[RECORDS SHOWN]
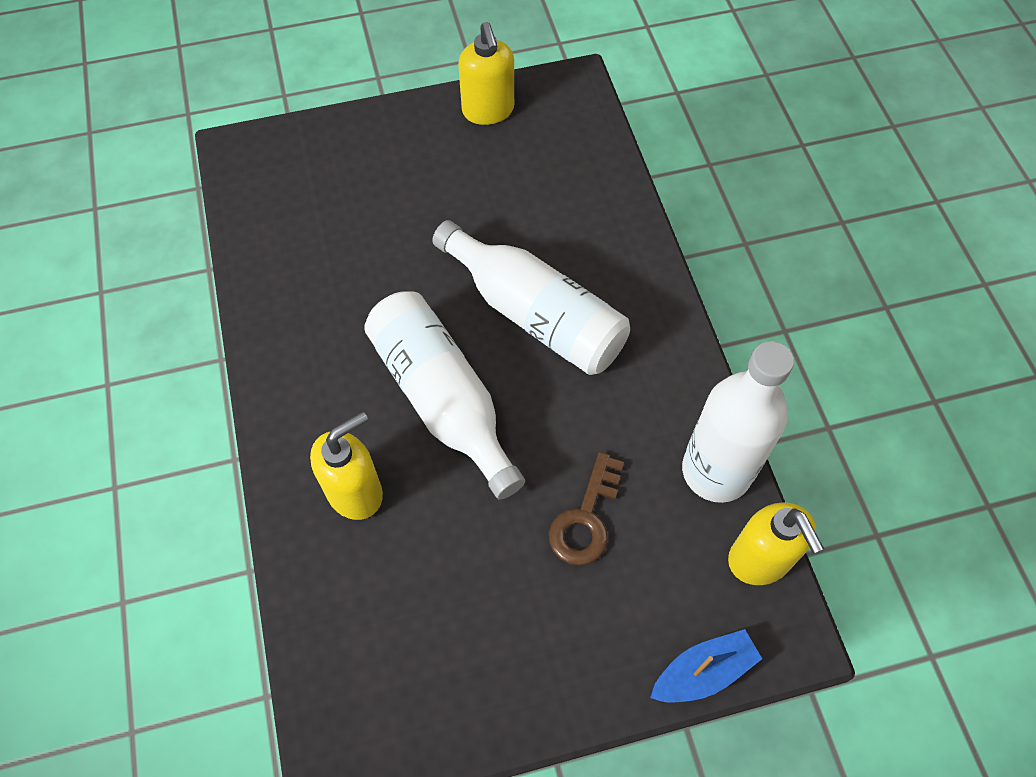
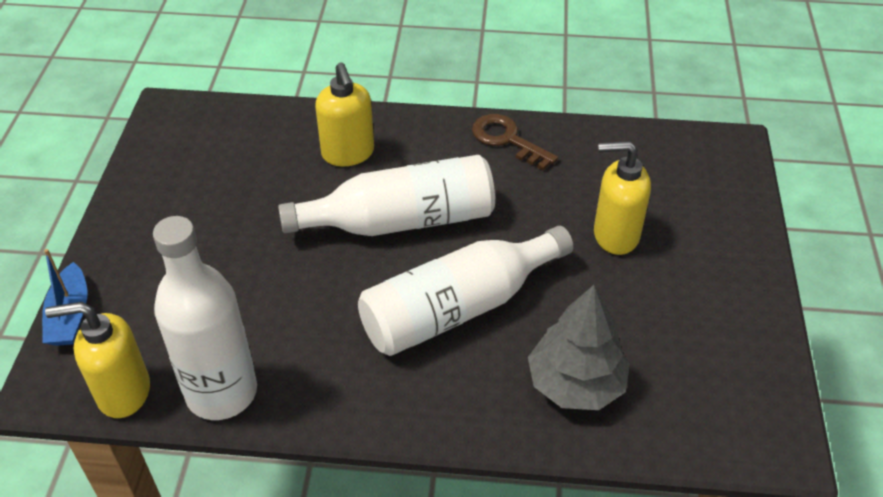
camera: 110 degrees right, 15 degrees down
yellow soap dispenser [458,22,514,125] -> yellow soap dispenser moved to [594,141,651,255]
brown key [549,452,624,566] -> brown key moved to [472,114,558,170]
none -> grey tree [528,285,630,410]

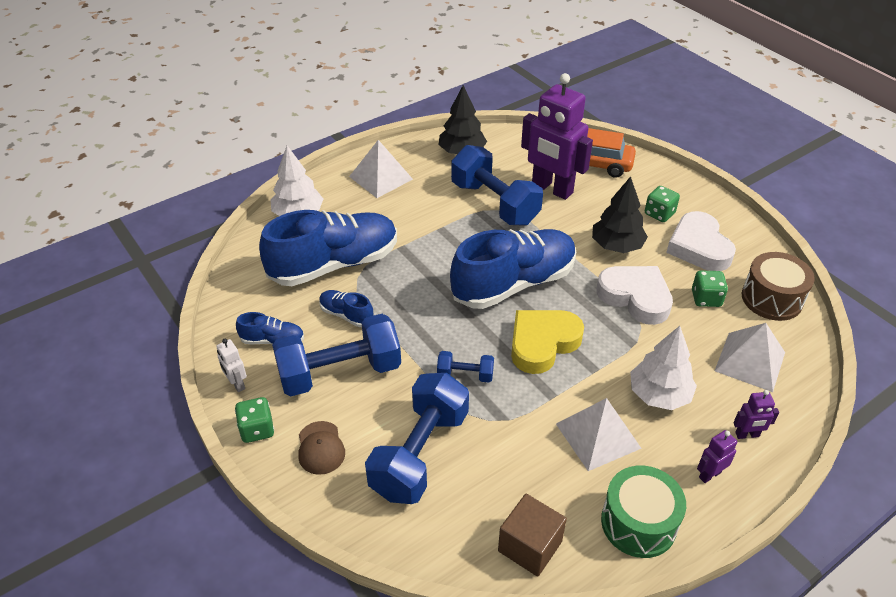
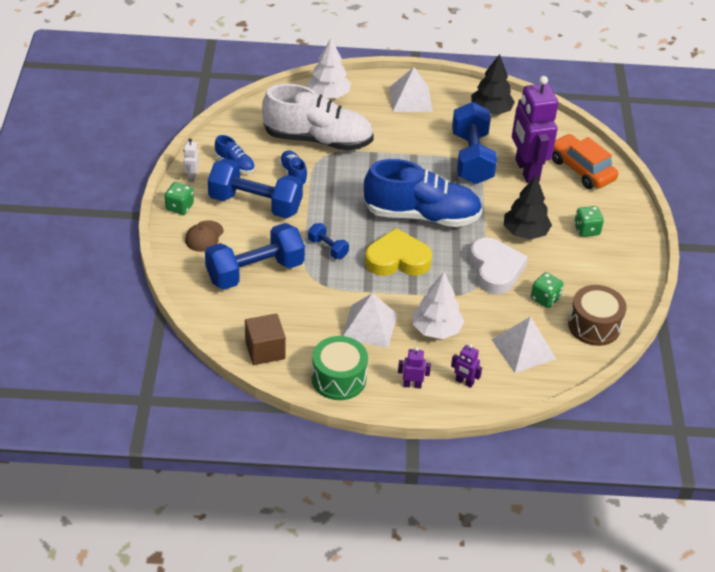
camera: 35 degrees right, 0 degrees up
blue shoe [259,210,397,286] -> white shoe [262,84,374,151]
white heart [666,211,736,271] -> none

[TASK PROMPT] Please retype the entries above word for word, but only from the line containing "none -> grey tree [528,285,630,410]" through the last line, and without the pictures.

[WRITTEN SOLUTION]
none -> grey tree [528,285,630,410]

camera: 35 degrees right, 0 degrees up
blue shoe [259,210,397,286] -> white shoe [262,84,374,151]
white heart [666,211,736,271] -> none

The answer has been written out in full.